━━ Data

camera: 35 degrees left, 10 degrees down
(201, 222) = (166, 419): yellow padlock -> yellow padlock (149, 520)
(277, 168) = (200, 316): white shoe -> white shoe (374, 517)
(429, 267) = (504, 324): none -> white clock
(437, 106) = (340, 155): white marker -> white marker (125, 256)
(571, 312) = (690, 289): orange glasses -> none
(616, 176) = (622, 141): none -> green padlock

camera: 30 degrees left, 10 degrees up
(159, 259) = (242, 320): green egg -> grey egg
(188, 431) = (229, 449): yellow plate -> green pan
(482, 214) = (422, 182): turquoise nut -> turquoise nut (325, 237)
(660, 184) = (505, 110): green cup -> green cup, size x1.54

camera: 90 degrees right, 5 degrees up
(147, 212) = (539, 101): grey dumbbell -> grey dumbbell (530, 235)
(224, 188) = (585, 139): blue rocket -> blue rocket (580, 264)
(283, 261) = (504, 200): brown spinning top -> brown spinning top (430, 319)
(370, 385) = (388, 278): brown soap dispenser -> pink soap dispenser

━━━━
━━ Data

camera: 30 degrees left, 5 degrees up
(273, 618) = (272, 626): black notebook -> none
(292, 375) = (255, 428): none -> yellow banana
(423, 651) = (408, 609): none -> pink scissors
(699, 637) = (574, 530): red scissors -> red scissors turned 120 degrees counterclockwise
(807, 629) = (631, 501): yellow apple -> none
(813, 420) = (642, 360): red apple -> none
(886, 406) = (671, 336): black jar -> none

━━━━

### [Task statement]
Your task is to retype the entries verbatim, starting with the line that holds "(807, 629) = (631, 501): yellow apple -> none" and stopping after the line that holds "(886, 406) = (671, 336): black jar -> none".

### [Completed task]
(807, 629) = (631, 501): yellow apple -> none
(813, 420) = (642, 360): red apple -> none
(886, 406) = (671, 336): black jar -> none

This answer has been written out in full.